━━━ Dataset
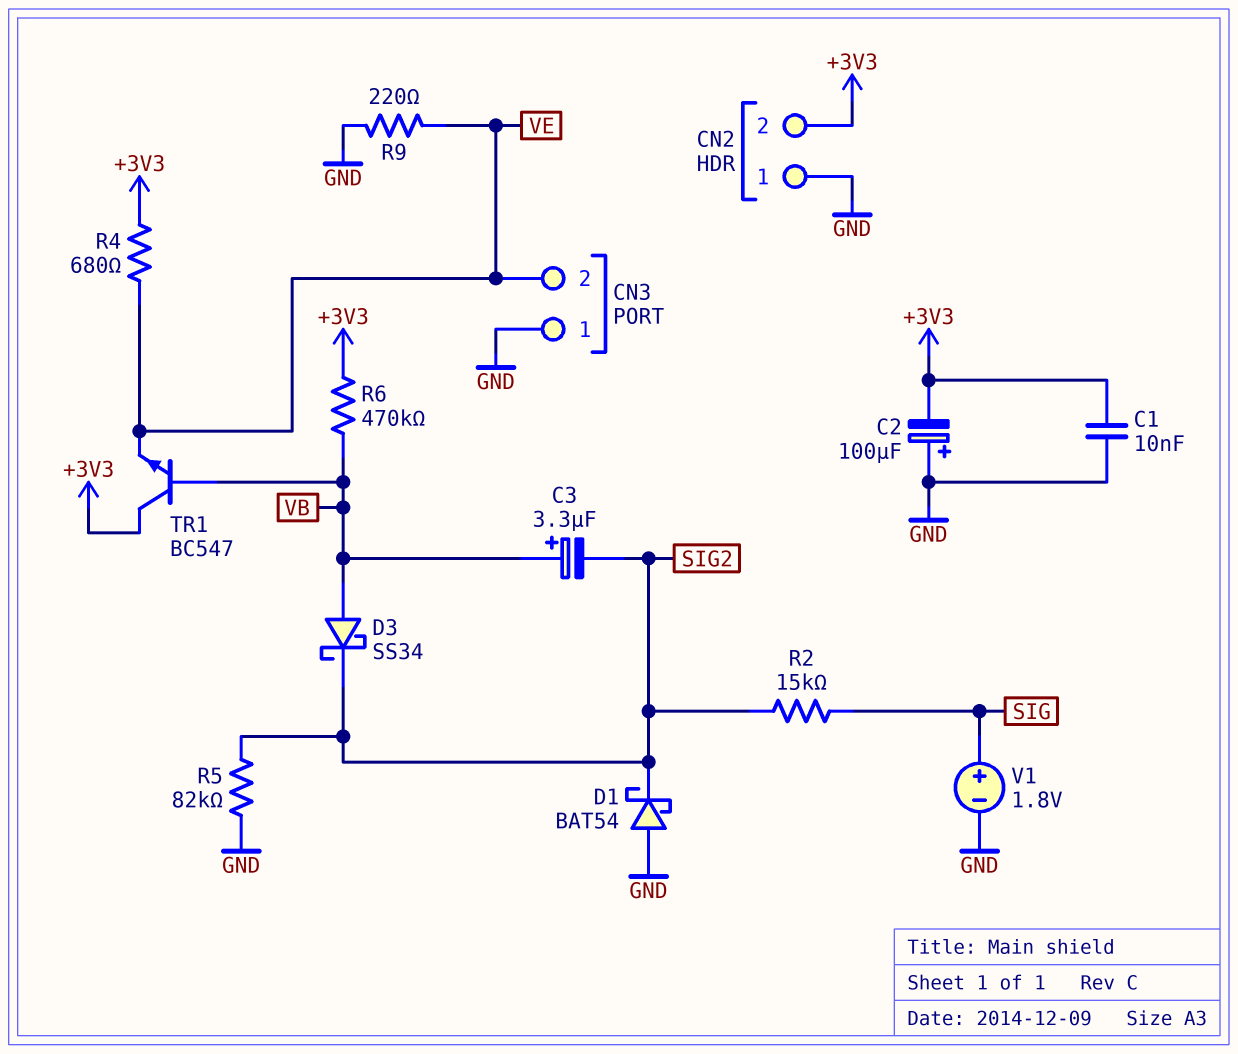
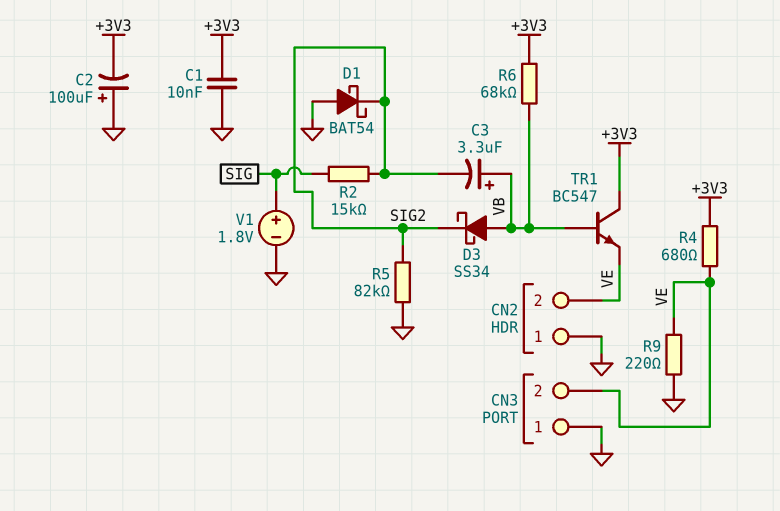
CN2 pin 2: +3V3 -> VE
R6: 470k (+3V3, VB) -> 68k (+3V3, VB)

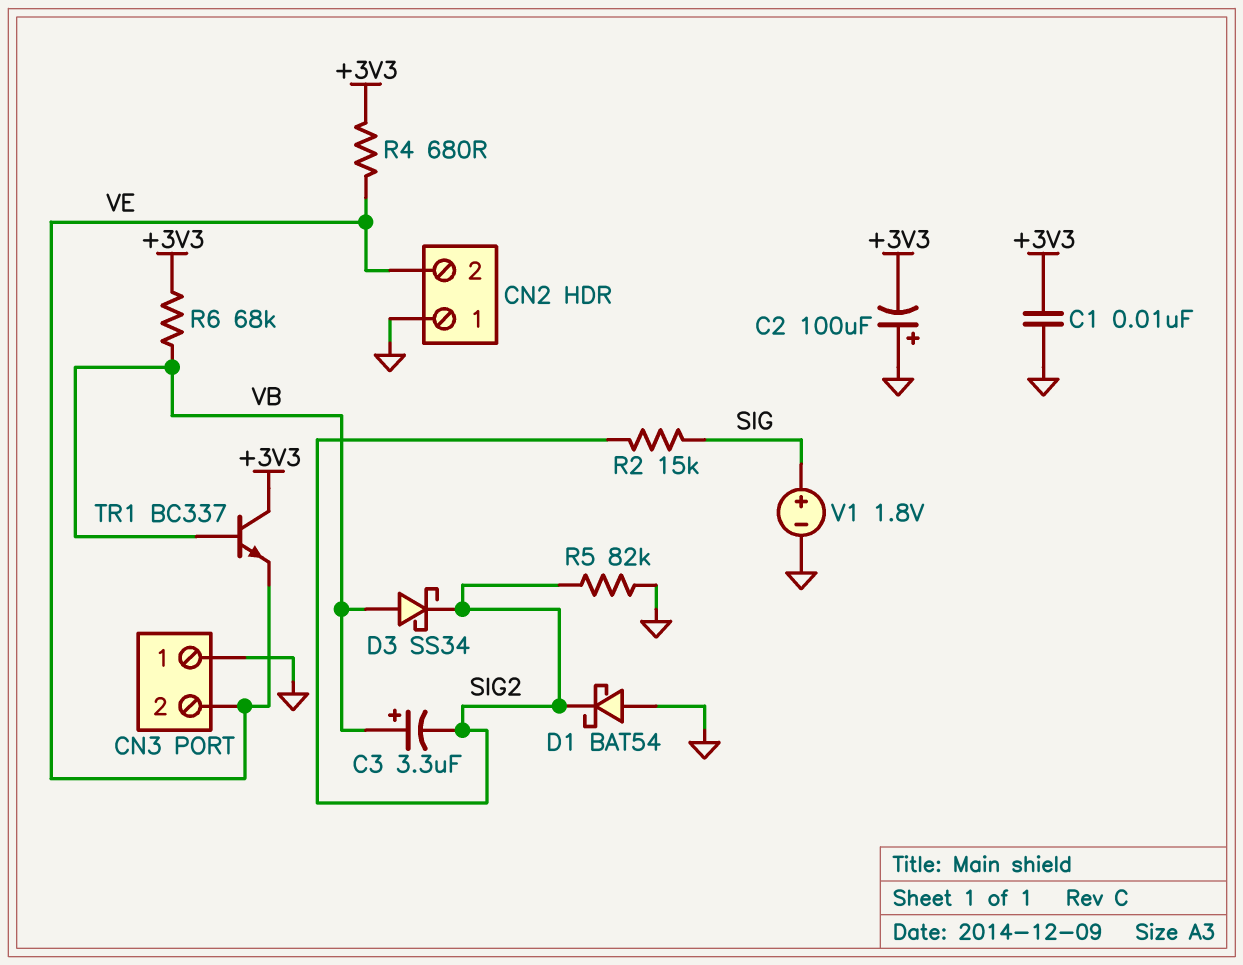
R9: 220 (GND, VE) -> none
TR1: NPN BC547 (B VB, C +3V3, E VE) -> NPN BC337 (B VB, C +3V3, E VE)

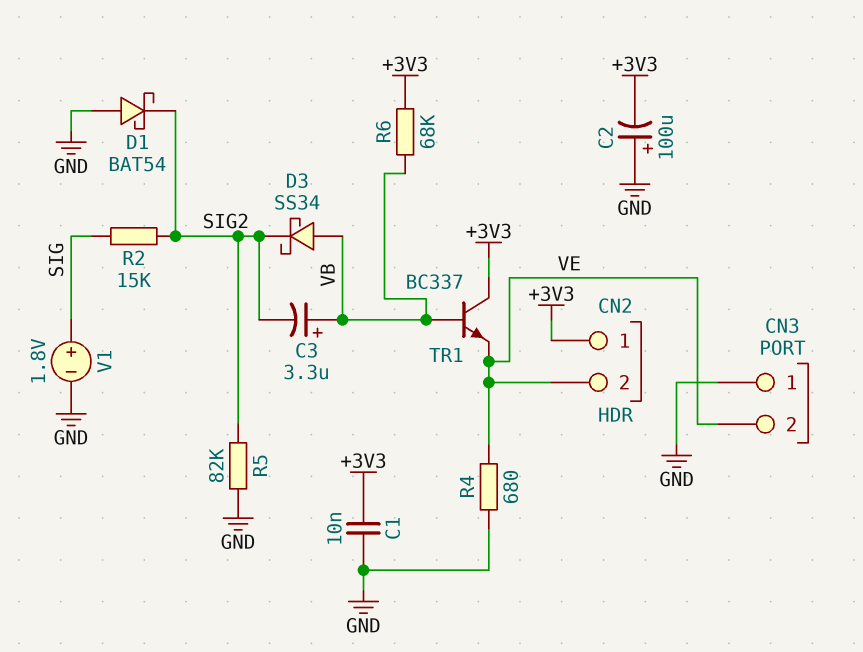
CN2 pin 1: GND -> +3V3
R4: 680 (+3V3, VE) -> 680 (GND, VE)

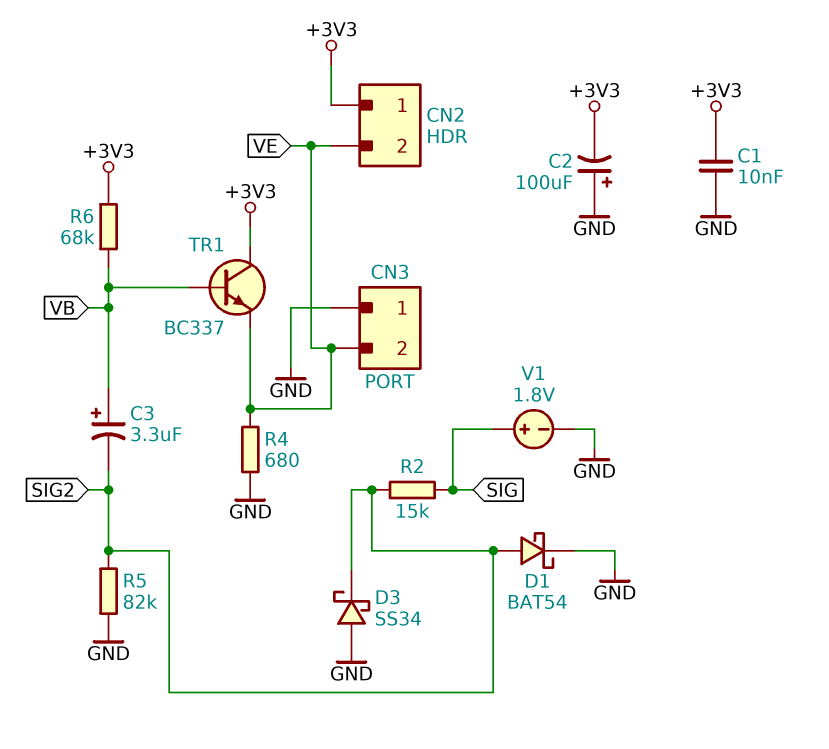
D1: schottky BAT54 (A GND, K SIG2) -> schottky BAT54 (A SIG2, K GND)
D3: schottky SS34 (A VB, K SIG2) -> schottky SS34 (A GND, K SIG2)

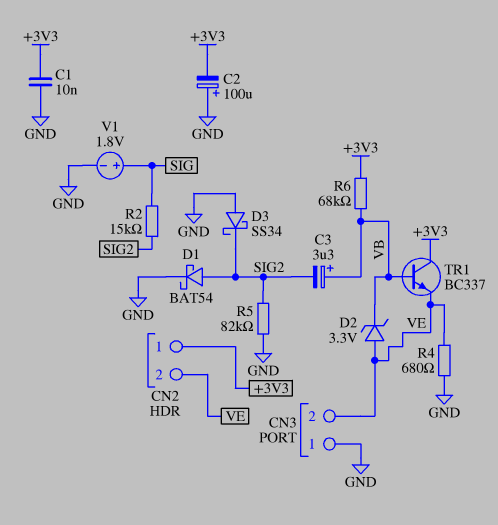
D2: none -> zener 3.3V (A VE, K VB)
━━━━━━
» Task item: Each entry above must be duplicated precisely; none of the pictures may be included.

» Exercise answer:
CN2 pin 2: +3V3 -> VE
R6: 470k (+3V3, VB) -> 68k (+3V3, VB)

R9: 220 (GND, VE) -> none
TR1: NPN BC547 (B VB, C +3V3, E VE) -> NPN BC337 (B VB, C +3V3, E VE)

CN2 pin 1: GND -> +3V3
R4: 680 (+3V3, VE) -> 680 (GND, VE)

D1: schottky BAT54 (A GND, K SIG2) -> schottky BAT54 (A SIG2, K GND)
D3: schottky SS34 (A VB, K SIG2) -> schottky SS34 (A GND, K SIG2)

D2: none -> zener 3.3V (A VE, K VB)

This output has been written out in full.